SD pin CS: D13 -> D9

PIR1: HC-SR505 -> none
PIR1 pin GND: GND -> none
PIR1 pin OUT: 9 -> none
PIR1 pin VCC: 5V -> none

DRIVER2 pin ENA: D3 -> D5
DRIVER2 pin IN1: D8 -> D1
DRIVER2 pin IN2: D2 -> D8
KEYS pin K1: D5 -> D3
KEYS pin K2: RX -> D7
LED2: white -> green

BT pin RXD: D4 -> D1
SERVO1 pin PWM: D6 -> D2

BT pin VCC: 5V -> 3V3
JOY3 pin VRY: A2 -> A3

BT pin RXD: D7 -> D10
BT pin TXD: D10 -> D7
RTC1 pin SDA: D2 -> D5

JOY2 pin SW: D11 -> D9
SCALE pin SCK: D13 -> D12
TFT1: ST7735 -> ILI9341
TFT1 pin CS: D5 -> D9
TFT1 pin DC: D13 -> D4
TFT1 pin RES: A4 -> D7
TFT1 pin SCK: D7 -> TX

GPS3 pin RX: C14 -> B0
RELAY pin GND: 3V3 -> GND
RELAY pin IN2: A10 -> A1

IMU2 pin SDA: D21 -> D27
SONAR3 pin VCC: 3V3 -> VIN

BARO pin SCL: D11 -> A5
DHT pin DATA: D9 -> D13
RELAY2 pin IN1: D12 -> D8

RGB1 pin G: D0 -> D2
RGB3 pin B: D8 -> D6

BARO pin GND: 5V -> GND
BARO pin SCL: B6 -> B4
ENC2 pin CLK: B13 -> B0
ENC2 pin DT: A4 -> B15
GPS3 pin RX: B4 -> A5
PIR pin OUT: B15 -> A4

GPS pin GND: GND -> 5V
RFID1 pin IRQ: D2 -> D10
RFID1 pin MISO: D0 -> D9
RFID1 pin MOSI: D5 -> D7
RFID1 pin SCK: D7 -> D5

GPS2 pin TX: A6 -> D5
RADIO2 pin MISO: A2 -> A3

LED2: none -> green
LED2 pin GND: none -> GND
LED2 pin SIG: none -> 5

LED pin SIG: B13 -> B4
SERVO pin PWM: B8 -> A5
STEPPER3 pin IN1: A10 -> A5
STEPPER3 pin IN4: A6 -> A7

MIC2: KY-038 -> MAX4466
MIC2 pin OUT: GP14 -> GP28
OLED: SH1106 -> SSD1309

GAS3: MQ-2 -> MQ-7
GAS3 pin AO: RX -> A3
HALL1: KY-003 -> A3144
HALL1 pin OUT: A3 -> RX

» Task objective
What you return must be the lines above that run from the line with "SERVO1 pin PWM: D6 -> D2" to the line with "RELAY pin GND: 3V3 -> GND", inclusive, each copied exactly.

» Task answer
SERVO1 pin PWM: D6 -> D2

BT pin VCC: 5V -> 3V3
JOY3 pin VRY: A2 -> A3

BT pin RXD: D7 -> D10
BT pin TXD: D10 -> D7
RTC1 pin SDA: D2 -> D5

JOY2 pin SW: D11 -> D9
SCALE pin SCK: D13 -> D12
TFT1: ST7735 -> ILI9341
TFT1 pin CS: D5 -> D9
TFT1 pin DC: D13 -> D4
TFT1 pin RES: A4 -> D7
TFT1 pin SCK: D7 -> TX

GPS3 pin RX: C14 -> B0
RELAY pin GND: 3V3 -> GND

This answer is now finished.